▸ **Exercise**
Report every line of the records beneath this task that holds the string "degrees".

▸ **Information shown**
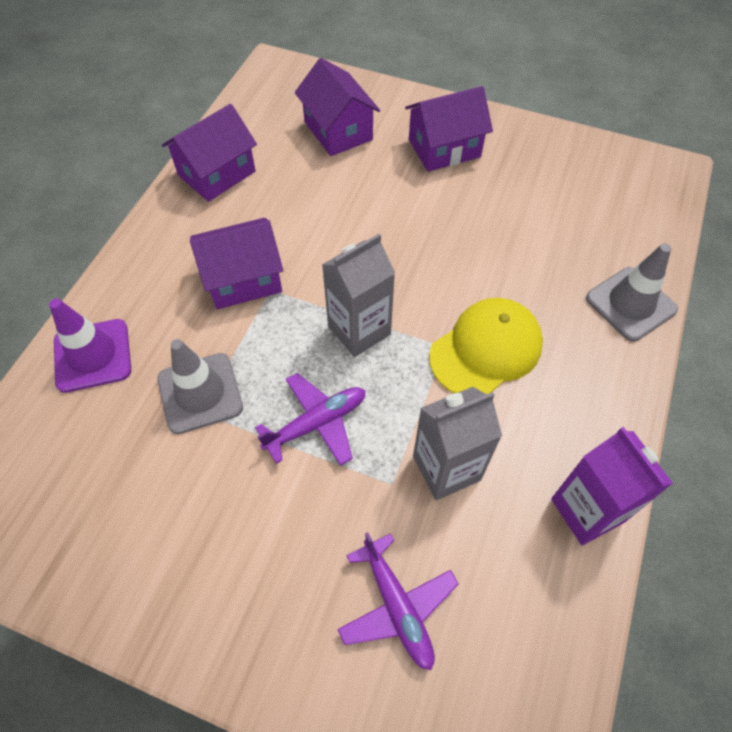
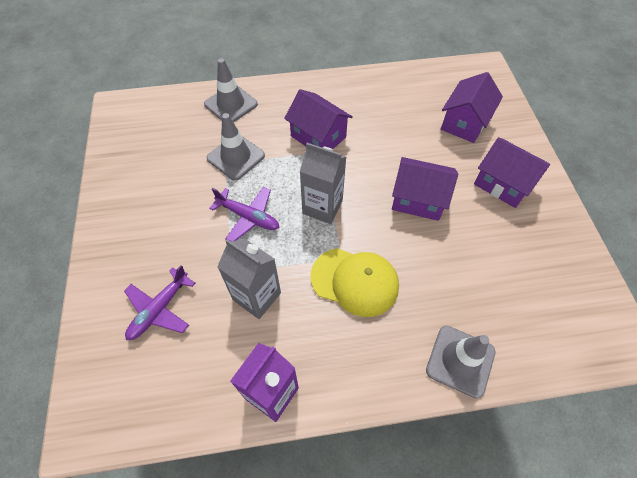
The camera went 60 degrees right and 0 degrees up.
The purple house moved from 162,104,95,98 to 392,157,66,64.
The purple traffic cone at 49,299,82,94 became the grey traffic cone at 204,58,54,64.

* * *

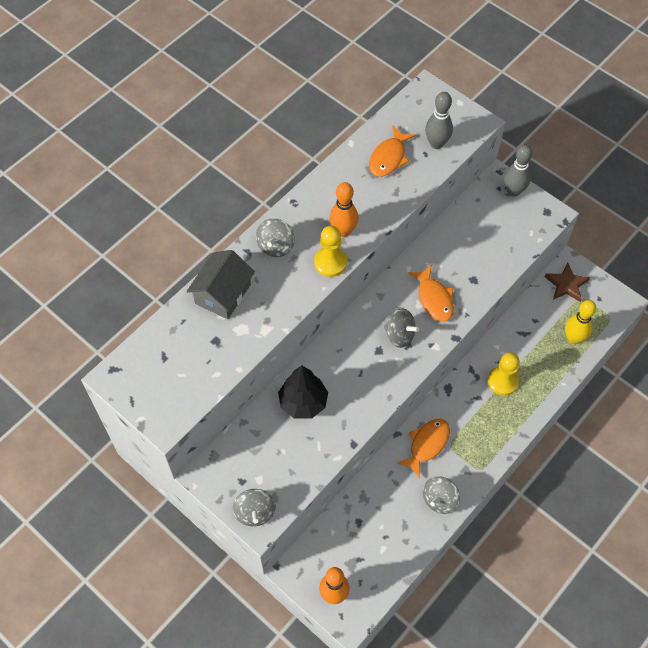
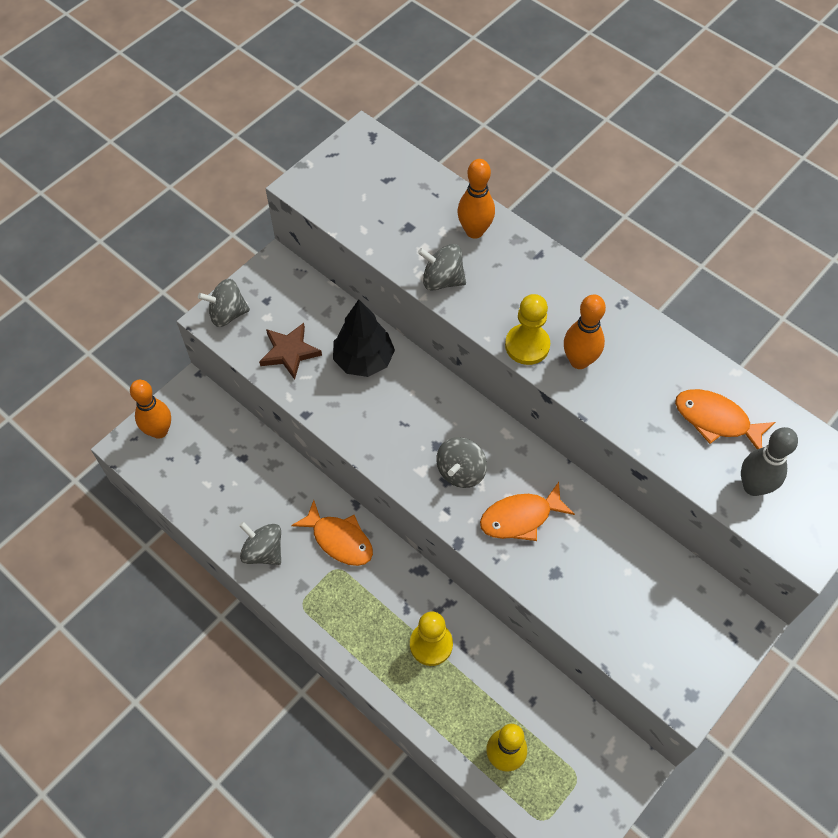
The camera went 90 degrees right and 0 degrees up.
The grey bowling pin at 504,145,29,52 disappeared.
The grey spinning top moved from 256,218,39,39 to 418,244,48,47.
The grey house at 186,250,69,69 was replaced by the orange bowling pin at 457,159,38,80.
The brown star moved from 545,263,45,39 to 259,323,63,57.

▸ **Written solution**
The camera went 60 degrees right and 0 degrees up.
The camera went 90 degrees right and 0 degrees up.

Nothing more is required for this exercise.